• **What needs to be done**: Find the line containing "none -> grey mug [698,470,734,510]" in the material below; copy that line and all following lines exactly.

Supplied data Block Start

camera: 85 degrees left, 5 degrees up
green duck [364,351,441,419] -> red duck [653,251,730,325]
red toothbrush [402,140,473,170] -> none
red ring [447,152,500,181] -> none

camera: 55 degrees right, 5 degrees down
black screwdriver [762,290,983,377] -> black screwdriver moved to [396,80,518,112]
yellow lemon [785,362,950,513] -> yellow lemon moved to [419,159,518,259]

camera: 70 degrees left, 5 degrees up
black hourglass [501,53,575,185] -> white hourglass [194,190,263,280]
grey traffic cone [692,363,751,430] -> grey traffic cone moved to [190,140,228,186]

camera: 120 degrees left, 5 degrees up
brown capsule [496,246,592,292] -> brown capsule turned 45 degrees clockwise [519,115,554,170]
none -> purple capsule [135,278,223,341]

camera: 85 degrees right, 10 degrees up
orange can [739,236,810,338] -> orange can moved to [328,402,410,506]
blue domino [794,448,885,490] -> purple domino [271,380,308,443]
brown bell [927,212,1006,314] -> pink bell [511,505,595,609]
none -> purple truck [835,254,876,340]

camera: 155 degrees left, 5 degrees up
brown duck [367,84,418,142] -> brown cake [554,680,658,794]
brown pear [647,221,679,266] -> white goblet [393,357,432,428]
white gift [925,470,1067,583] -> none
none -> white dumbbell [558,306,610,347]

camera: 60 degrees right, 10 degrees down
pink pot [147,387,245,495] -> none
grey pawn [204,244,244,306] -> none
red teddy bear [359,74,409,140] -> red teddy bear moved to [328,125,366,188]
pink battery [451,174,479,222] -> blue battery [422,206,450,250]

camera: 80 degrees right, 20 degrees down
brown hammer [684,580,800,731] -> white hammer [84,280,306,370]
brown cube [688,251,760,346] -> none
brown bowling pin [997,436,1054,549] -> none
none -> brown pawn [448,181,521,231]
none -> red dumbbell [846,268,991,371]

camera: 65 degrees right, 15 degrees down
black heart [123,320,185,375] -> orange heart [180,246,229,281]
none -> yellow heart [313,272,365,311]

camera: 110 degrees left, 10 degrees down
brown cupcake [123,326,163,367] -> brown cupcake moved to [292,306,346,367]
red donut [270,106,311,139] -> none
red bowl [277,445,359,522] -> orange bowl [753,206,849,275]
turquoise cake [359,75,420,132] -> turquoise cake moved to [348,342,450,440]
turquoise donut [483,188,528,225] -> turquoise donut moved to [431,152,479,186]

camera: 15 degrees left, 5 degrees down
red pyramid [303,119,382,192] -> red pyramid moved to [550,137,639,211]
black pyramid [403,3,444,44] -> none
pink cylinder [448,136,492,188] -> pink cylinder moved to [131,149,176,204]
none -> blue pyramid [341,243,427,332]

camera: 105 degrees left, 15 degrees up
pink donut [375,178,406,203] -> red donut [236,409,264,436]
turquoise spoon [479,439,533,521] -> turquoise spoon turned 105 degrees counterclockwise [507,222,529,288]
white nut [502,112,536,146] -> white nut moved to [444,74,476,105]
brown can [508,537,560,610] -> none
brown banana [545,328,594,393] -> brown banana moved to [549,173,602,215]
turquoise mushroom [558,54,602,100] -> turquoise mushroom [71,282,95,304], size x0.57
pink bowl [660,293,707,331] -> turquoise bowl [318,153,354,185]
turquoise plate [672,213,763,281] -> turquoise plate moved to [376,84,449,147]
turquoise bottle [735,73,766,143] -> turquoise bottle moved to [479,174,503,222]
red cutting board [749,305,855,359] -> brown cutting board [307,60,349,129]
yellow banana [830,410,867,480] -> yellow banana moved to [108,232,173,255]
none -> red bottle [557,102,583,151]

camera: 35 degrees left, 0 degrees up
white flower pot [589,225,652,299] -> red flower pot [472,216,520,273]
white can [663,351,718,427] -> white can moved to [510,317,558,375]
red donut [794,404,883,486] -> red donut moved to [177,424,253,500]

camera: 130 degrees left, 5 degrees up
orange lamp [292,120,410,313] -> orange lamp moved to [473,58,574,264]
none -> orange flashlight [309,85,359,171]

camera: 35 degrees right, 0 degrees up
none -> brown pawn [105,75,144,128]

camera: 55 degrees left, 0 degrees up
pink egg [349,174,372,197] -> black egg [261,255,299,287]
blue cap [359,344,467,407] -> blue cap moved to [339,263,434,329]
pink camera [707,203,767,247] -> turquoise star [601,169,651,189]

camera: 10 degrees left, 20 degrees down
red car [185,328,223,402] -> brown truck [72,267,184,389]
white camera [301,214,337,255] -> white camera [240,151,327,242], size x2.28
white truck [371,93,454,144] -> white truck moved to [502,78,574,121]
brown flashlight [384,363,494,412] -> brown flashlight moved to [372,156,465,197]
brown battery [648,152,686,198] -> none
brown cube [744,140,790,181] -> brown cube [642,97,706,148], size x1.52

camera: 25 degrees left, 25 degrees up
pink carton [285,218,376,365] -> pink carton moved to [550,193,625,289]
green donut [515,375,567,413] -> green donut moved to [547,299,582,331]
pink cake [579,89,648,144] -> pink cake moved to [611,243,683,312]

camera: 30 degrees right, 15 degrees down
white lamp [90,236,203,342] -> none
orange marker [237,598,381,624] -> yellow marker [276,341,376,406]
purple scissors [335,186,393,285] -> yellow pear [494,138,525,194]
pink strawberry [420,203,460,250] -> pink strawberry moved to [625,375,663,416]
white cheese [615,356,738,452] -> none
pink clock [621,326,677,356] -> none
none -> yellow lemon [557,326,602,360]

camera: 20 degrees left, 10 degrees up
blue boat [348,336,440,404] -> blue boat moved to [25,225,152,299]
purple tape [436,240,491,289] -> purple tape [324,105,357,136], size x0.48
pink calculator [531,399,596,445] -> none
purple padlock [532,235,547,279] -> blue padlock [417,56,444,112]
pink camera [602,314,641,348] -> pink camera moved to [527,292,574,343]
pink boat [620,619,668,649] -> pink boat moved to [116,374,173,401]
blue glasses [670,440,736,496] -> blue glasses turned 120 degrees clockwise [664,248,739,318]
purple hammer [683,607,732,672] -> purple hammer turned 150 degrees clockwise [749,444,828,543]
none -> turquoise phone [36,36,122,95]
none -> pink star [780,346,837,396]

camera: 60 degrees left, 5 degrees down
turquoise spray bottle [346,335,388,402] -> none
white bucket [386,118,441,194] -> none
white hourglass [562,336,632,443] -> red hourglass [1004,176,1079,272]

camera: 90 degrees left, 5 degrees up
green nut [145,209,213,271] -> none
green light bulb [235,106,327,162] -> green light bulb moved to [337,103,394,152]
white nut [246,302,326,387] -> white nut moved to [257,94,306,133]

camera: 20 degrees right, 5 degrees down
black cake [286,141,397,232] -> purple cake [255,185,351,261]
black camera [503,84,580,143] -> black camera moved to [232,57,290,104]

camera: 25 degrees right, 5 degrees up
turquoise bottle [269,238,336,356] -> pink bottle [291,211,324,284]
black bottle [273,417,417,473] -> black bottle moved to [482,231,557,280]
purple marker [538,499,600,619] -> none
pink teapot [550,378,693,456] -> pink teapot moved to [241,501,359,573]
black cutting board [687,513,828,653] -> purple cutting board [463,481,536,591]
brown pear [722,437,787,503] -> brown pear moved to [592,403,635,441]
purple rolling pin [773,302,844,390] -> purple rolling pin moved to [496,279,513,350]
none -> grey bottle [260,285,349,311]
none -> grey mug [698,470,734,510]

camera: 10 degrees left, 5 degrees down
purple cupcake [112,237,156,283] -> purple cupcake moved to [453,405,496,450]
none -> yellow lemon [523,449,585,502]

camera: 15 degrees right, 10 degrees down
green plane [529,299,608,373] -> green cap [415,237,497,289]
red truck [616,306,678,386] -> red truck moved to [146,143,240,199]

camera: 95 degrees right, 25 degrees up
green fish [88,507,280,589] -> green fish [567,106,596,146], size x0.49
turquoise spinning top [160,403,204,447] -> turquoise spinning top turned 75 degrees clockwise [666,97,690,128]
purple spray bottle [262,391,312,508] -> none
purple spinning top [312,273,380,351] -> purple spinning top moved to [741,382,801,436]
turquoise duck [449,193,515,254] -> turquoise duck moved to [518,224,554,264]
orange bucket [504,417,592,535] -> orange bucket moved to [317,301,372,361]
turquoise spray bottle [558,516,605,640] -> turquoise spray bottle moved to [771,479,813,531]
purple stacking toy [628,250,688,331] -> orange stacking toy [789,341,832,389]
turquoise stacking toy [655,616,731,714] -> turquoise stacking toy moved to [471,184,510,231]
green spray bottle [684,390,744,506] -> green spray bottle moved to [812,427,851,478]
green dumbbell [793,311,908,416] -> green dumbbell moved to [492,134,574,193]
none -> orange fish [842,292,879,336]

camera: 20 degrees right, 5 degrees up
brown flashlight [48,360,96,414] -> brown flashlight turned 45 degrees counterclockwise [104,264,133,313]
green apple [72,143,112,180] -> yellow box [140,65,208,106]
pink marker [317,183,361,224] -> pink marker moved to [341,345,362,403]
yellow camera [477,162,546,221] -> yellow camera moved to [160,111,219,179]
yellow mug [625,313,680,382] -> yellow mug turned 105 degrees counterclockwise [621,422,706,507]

Supplied data Block End

• **Written response**:
none -> grey mug [698,470,734,510]

camera: 10 degrees left, 5 degrees down
purple cupcake [112,237,156,283] -> purple cupcake moved to [453,405,496,450]
none -> yellow lemon [523,449,585,502]

camera: 15 degrees right, 10 degrees down
green plane [529,299,608,373] -> green cap [415,237,497,289]
red truck [616,306,678,386] -> red truck moved to [146,143,240,199]

camera: 95 degrees right, 25 degrees up
green fish [88,507,280,589] -> green fish [567,106,596,146], size x0.49
turquoise spinning top [160,403,204,447] -> turquoise spinning top turned 75 degrees clockwise [666,97,690,128]
purple spray bottle [262,391,312,508] -> none
purple spinning top [312,273,380,351] -> purple spinning top moved to [741,382,801,436]
turquoise duck [449,193,515,254] -> turquoise duck moved to [518,224,554,264]
orange bucket [504,417,592,535] -> orange bucket moved to [317,301,372,361]
turquoise spray bottle [558,516,605,640] -> turquoise spray bottle moved to [771,479,813,531]
purple stacking toy [628,250,688,331] -> orange stacking toy [789,341,832,389]
turquoise stacking toy [655,616,731,714] -> turquoise stacking toy moved to [471,184,510,231]
green spray bottle [684,390,744,506] -> green spray bottle moved to [812,427,851,478]
green dumbbell [793,311,908,416] -> green dumbbell moved to [492,134,574,193]
none -> orange fish [842,292,879,336]

camera: 20 degrees right, 5 degrees up
brown flashlight [48,360,96,414] -> brown flashlight turned 45 degrees counterclockwise [104,264,133,313]
green apple [72,143,112,180] -> yellow box [140,65,208,106]
pink marker [317,183,361,224] -> pink marker moved to [341,345,362,403]
yellow camera [477,162,546,221] -> yellow camera moved to [160,111,219,179]
yellow mug [625,313,680,382] -> yellow mug turned 105 degrees counterclockwise [621,422,706,507]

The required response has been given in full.